WORK TO DO:
Rewrite the rows in the part that opens with the line containing "Question: Which object is" and closes with the line containing "Image resolution: width=960", replacing "fluffy cloud" with "puffy cloud" and leaving everything else unchanged. Give only those lines, and leave the pictures out.

RECORDS FOR THE EXERCISE:
§

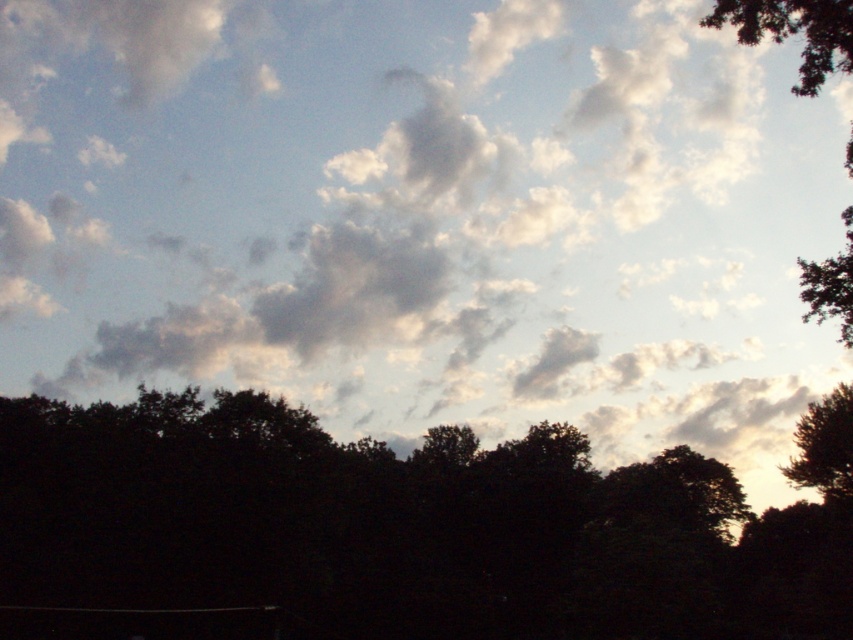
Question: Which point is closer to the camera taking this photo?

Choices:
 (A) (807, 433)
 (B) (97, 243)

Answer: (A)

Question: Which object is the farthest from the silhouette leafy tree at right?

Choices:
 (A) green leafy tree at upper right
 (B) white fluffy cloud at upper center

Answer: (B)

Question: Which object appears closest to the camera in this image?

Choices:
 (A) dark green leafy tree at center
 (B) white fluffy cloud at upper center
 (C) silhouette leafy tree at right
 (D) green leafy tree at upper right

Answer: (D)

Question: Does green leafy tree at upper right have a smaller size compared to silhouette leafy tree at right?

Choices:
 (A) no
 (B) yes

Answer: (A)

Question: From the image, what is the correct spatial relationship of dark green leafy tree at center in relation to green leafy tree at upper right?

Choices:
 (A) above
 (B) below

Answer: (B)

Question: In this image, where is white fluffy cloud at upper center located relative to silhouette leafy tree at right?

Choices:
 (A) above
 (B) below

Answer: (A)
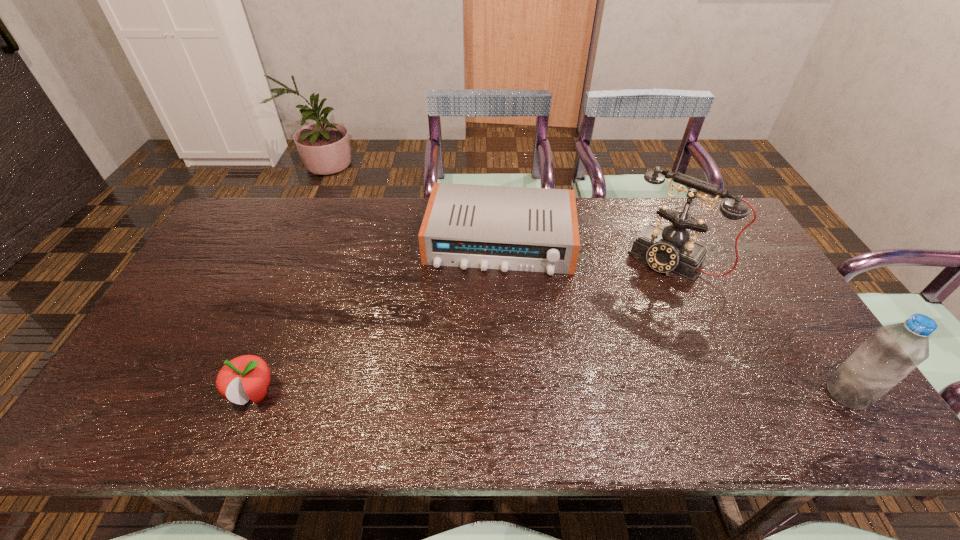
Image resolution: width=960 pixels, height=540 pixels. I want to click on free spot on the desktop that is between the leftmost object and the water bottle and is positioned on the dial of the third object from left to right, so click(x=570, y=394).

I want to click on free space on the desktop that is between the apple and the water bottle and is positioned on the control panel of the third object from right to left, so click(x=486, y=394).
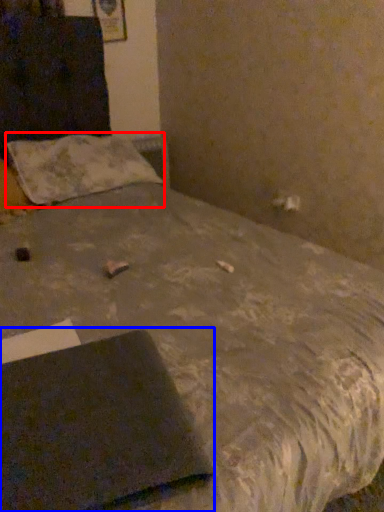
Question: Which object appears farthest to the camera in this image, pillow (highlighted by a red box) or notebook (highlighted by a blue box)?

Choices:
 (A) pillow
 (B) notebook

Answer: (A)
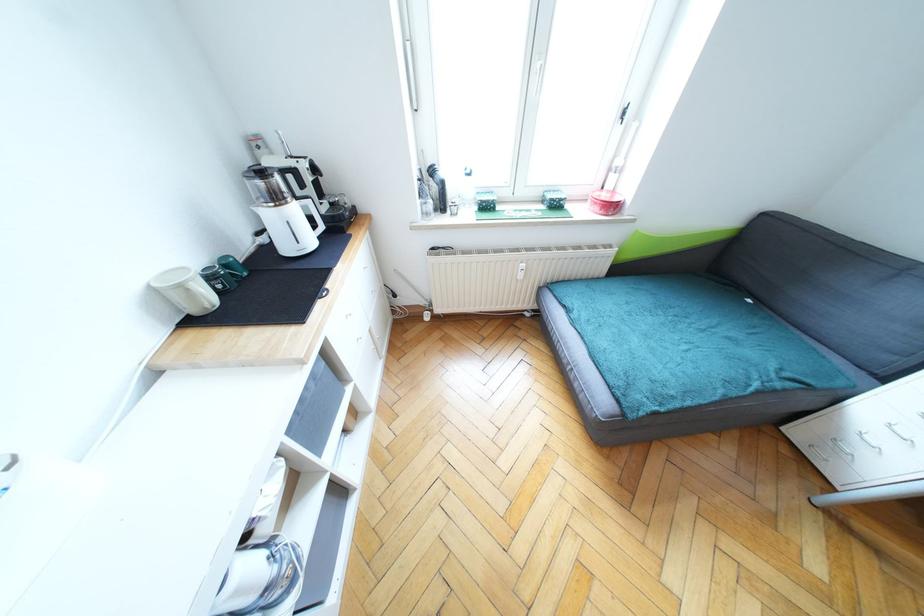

§

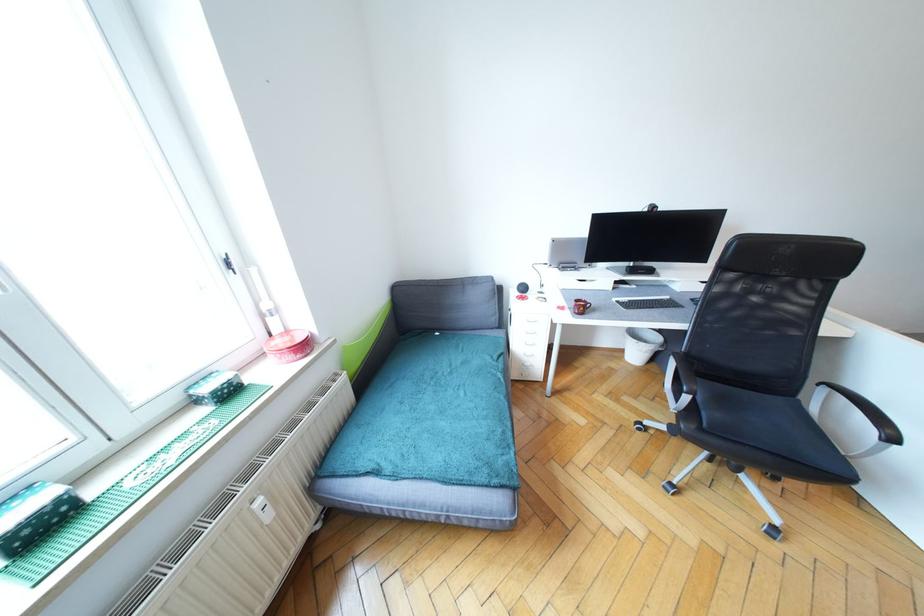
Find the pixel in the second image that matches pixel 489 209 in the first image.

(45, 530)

§

RESPONSE TO THE EXERCISE:
Question: Which object is the farthest from the silhouette leafy tree at right?

Choices:
 (A) green leafy tree at upper right
 (B) white puffy cloud at upper center

Answer: (B)

Question: Which object appears closest to the camera in this image?

Choices:
 (A) dark green leafy tree at center
 (B) white puffy cloud at upper center
 (C) silhouette leafy tree at right
 (D) green leafy tree at upper right

Answer: (D)

Question: Does green leafy tree at upper right have a smaller size compared to silhouette leafy tree at right?

Choices:
 (A) no
 (B) yes

Answer: (A)

Question: From the image, what is the correct spatial relationship of dark green leafy tree at center in relation to green leafy tree at upper right?

Choices:
 (A) above
 (B) below

Answer: (B)

Question: In this image, where is white puffy cloud at upper center located relative to silhouette leafy tree at right?

Choices:
 (A) above
 (B) below

Answer: (A)
Image resolution: width=960 pixels, height=540 pixels. I want to click on free spot on the desktop that is between the leftmost object and the water bottle and is positioned on the dial of the third object from left to right, so click(x=570, y=394).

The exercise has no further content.